Start of Given material

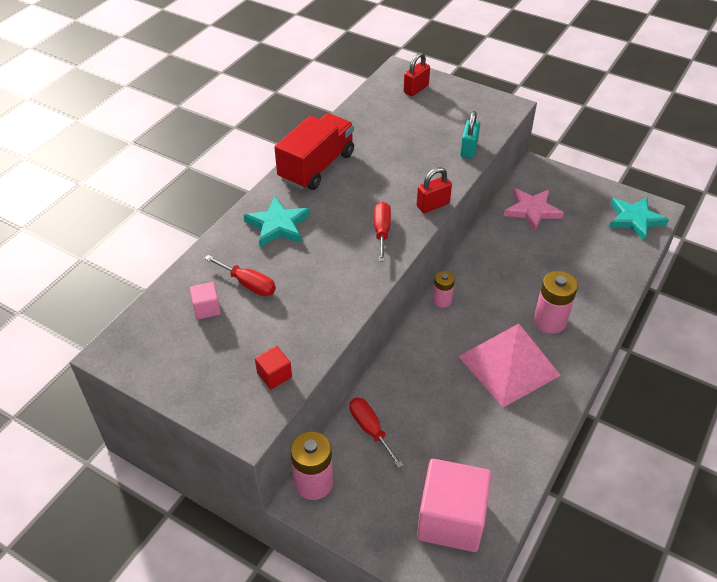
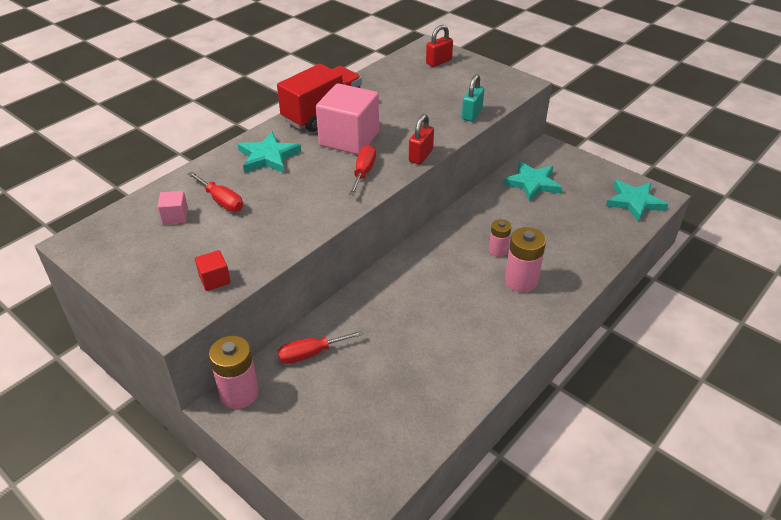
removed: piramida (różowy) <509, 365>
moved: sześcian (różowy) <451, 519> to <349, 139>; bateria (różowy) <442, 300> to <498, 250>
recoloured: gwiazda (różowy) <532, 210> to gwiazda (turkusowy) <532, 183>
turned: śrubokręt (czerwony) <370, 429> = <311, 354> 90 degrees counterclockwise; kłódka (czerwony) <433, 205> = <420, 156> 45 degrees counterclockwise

End of Given material

The task requires that every line above be transcribed exactly, without the images.

removed: piramida (różowy) <509, 365>
moved: sześcian (różowy) <451, 519> to <349, 139>; bateria (różowy) <442, 300> to <498, 250>
recoloured: gwiazda (różowy) <532, 210> to gwiazda (turkusowy) <532, 183>
turned: śrubokręt (czerwony) <370, 429> = <311, 354> 90 degrees counterclockwise; kłódka (czerwony) <433, 205> = <420, 156> 45 degrees counterclockwise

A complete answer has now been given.